## TO DO
The task calls for an exact copy of the records, without any images.

(Data entries)
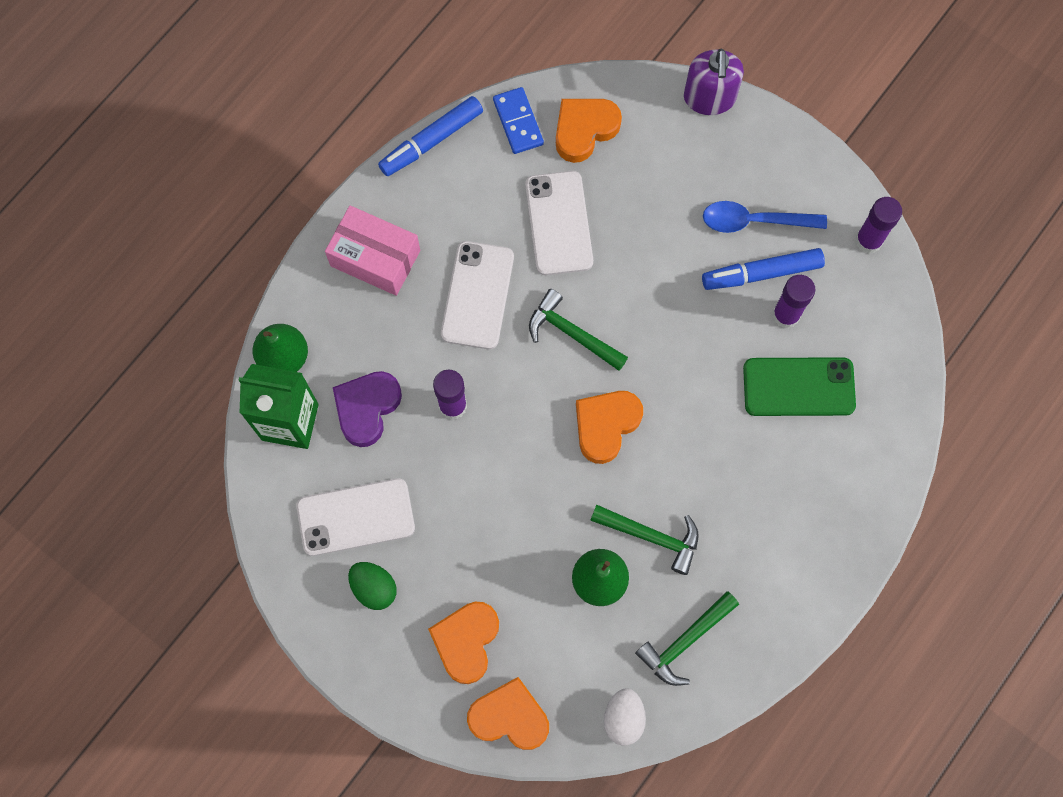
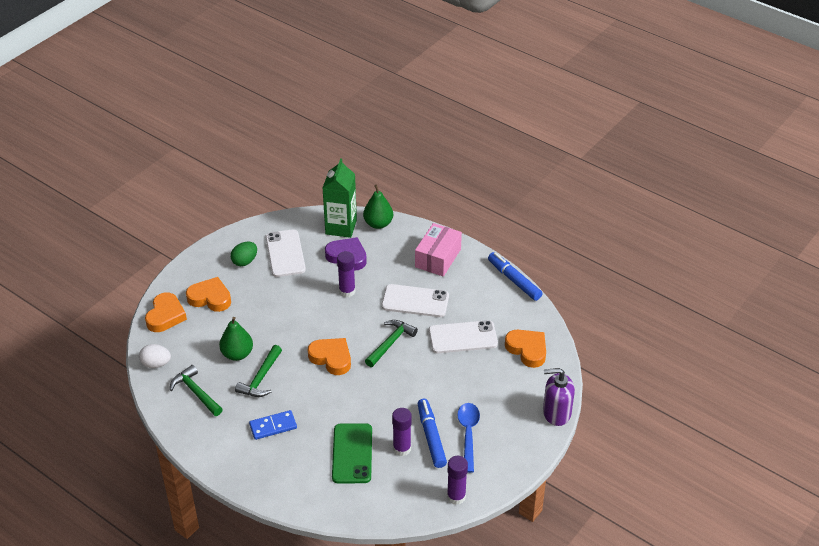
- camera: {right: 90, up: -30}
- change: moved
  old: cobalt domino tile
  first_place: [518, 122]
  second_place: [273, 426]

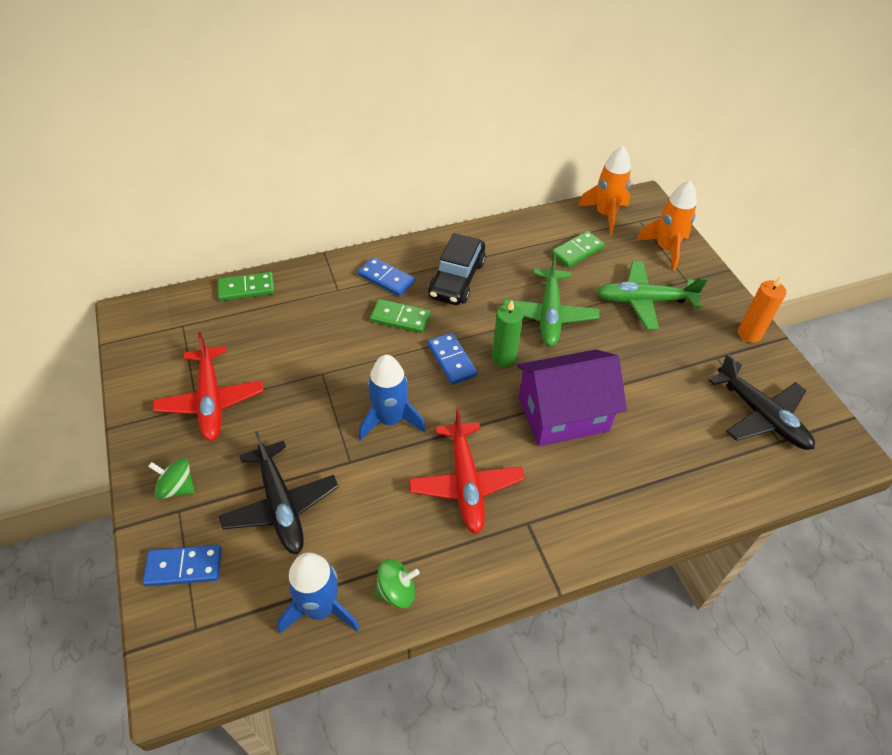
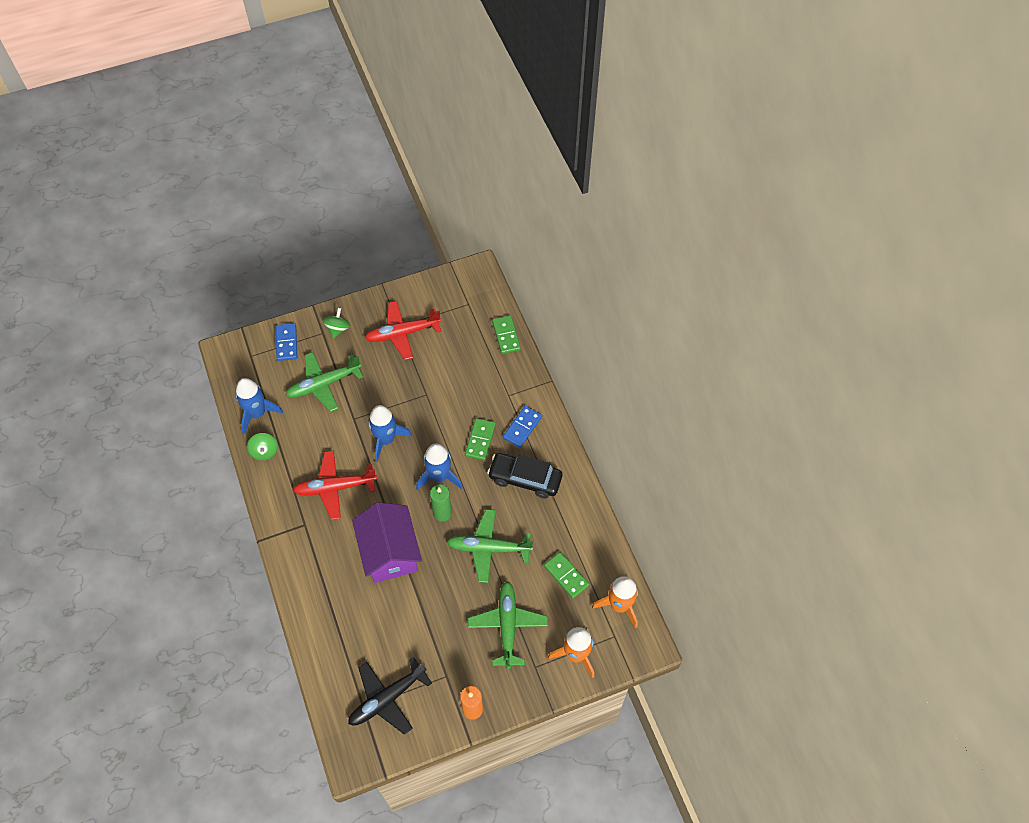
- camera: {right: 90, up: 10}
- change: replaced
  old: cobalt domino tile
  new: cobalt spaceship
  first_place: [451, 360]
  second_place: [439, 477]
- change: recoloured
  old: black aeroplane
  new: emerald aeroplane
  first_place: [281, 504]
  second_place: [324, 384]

## EXERCISE SOLUTION
- camera: {right: 90, up: -30}
- change: moved
  old: cobalt domino tile
  first_place: [518, 122]
  second_place: [273, 426]

- camera: {right: 90, up: 10}
- change: replaced
  old: cobalt domino tile
  new: cobalt spaceship
  first_place: [451, 360]
  second_place: [439, 477]
- change: recoloured
  old: black aeroplane
  new: emerald aeroplane
  first_place: [281, 504]
  second_place: [324, 384]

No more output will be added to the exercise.